* What to produce
Write out, with no changes, every line starting at the one that contains "none -> yellow lemon [252,192,284,220]" and ending at the last line of the data below. Leave pictures out.

* Excerpted data
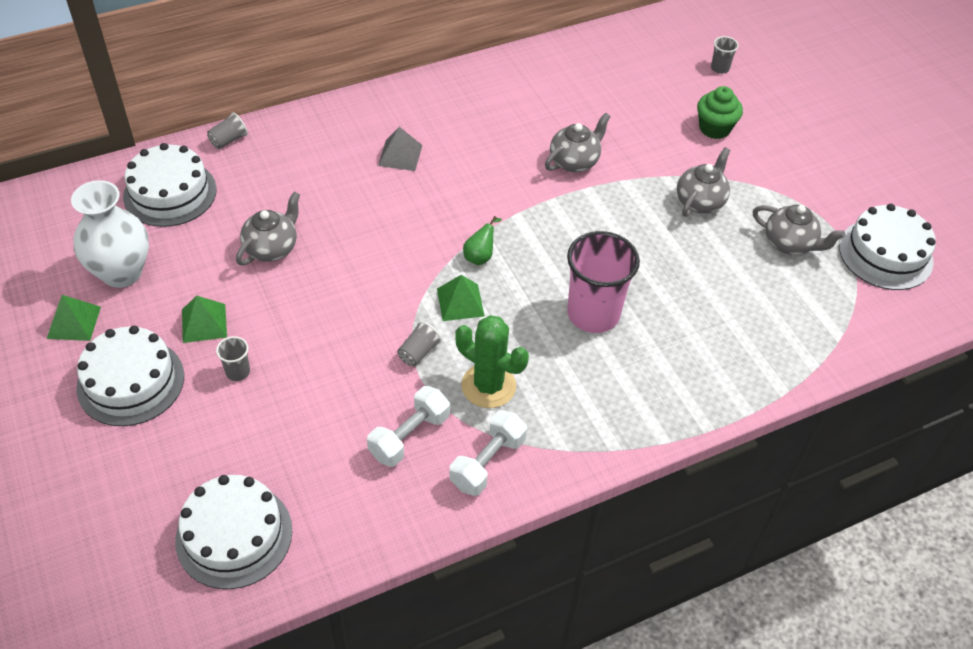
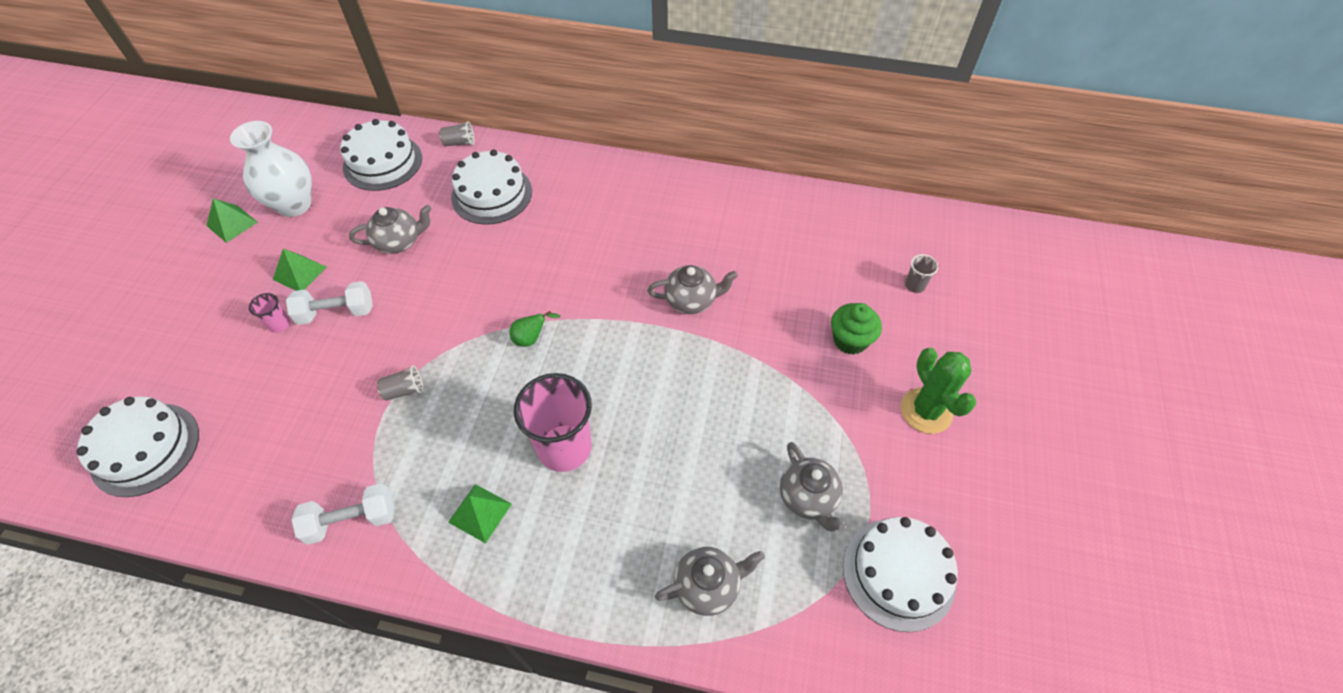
camera: 40 degrees right, 5 degrees up
white cake [76,326,184,426] -> white cake moved to [451,150,532,225]
grey cup [216,336,250,381] -> pink cup [249,293,290,332]
white dumbbell [367,386,450,467] -> white dumbbell moved to [286,281,373,325]
grey pyramid [378,127,422,171] -> none
green pyramid [437,275,485,321] -> green pyramid moved to [448,484,512,543]
green cactus [455,315,529,408] -> green cactus moved to [900,348,976,434]
grey teapot [677,147,730,217] -> grey teapot moved to [655,547,765,616]

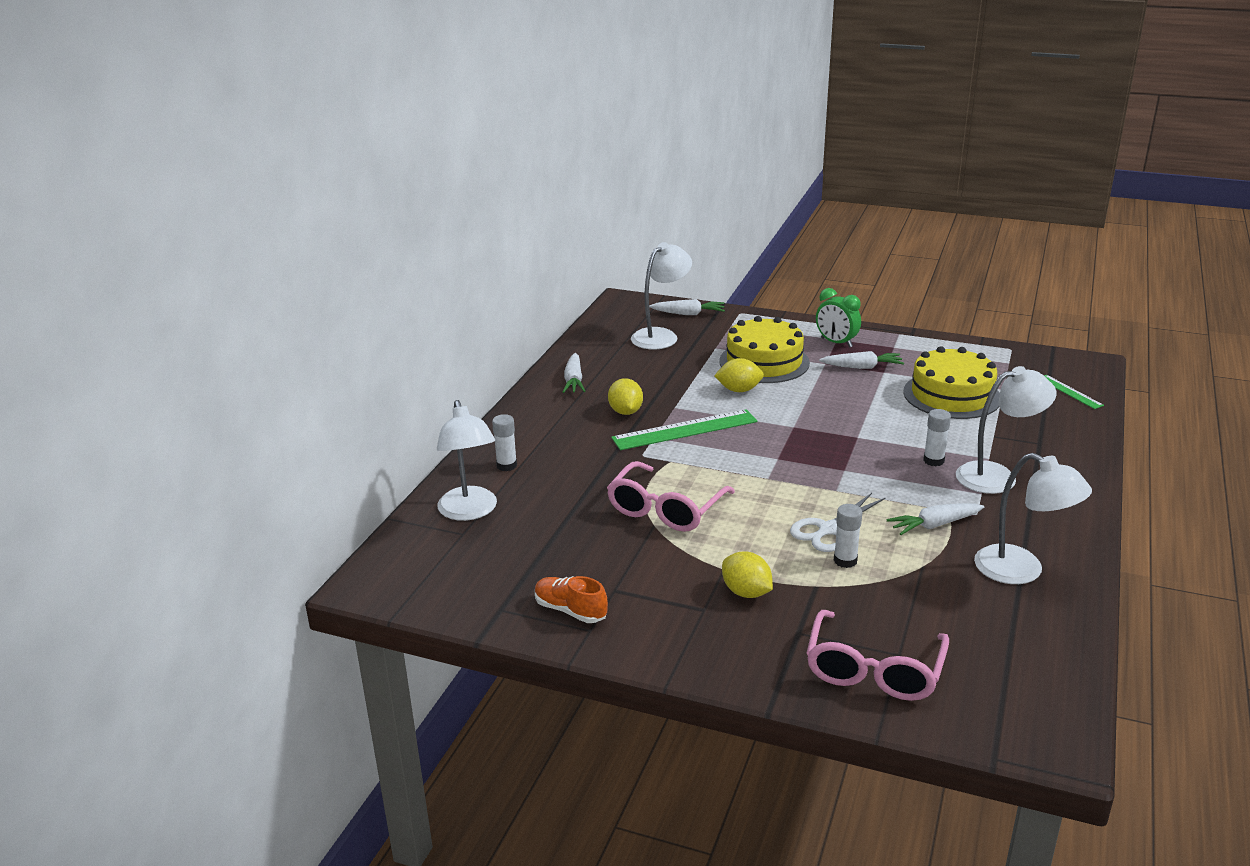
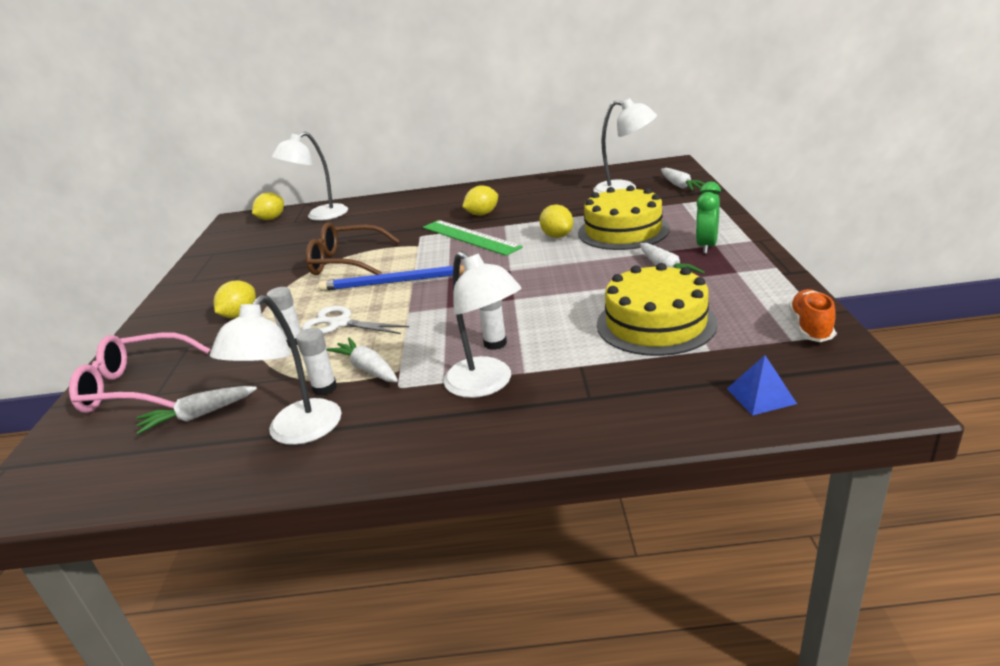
camera: 70 degrees right, 0 degrees up
white glue stick [492,414,517,471] -> white glue stick moved to [296,328,337,396]
orange shoe [535,576,608,623] -> orange shoe moved to [789,289,836,342]
white carrot [563,353,586,393] -> white carrot moved to [136,386,257,434]
pink glasses [607,461,735,532] -> brown glasses [306,222,400,275]
green ruler [1044,375,1104,409] -> blue pyramid [727,355,797,416]
none -> yellow lemon [252,192,284,220]
none -> blue pencil [319,265,465,291]

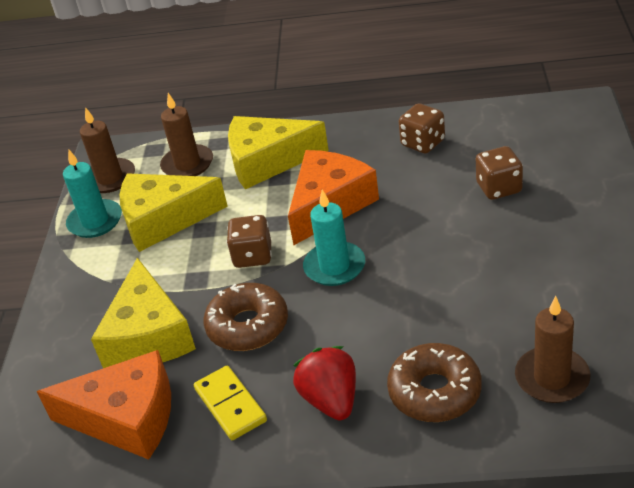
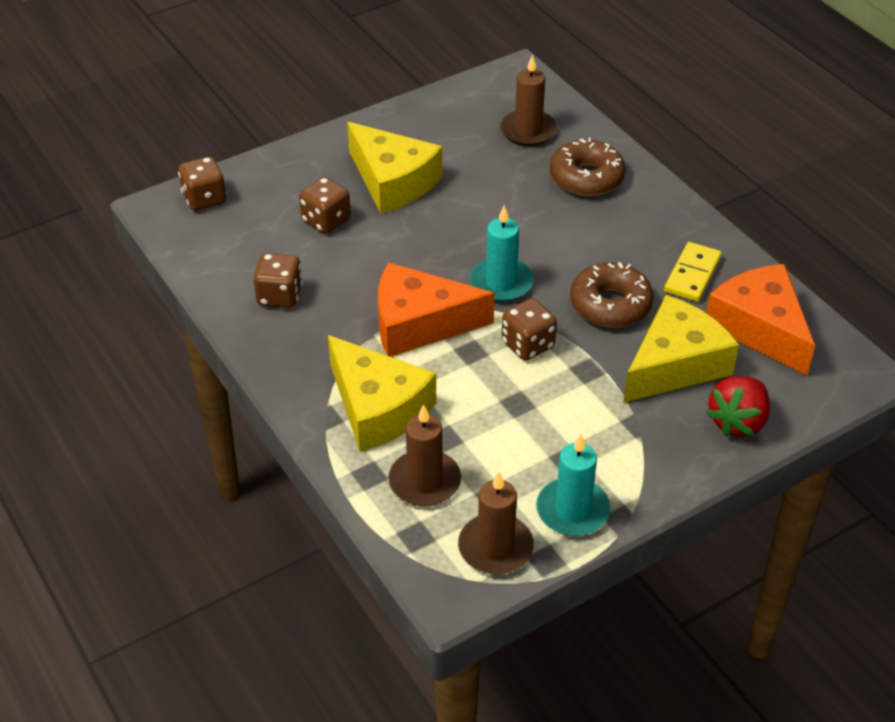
camera: 130 degrees left, 5 degrees up
yellow cheese [120,173,228,252] -> yellow cheese moved to [347,122,442,213]
red strawberry [293,346,356,420] -> red strawberry moved to [706,376,770,437]
none -> brown dice [178,157,226,211]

* Exercise solution
none -> yellow lemon [252,192,284,220]
none -> blue pencil [319,265,465,291]

camera: 130 degrees left, 5 degrees up
yellow cheese [120,173,228,252] -> yellow cheese moved to [347,122,442,213]
red strawberry [293,346,356,420] -> red strawberry moved to [706,376,770,437]
none -> brown dice [178,157,226,211]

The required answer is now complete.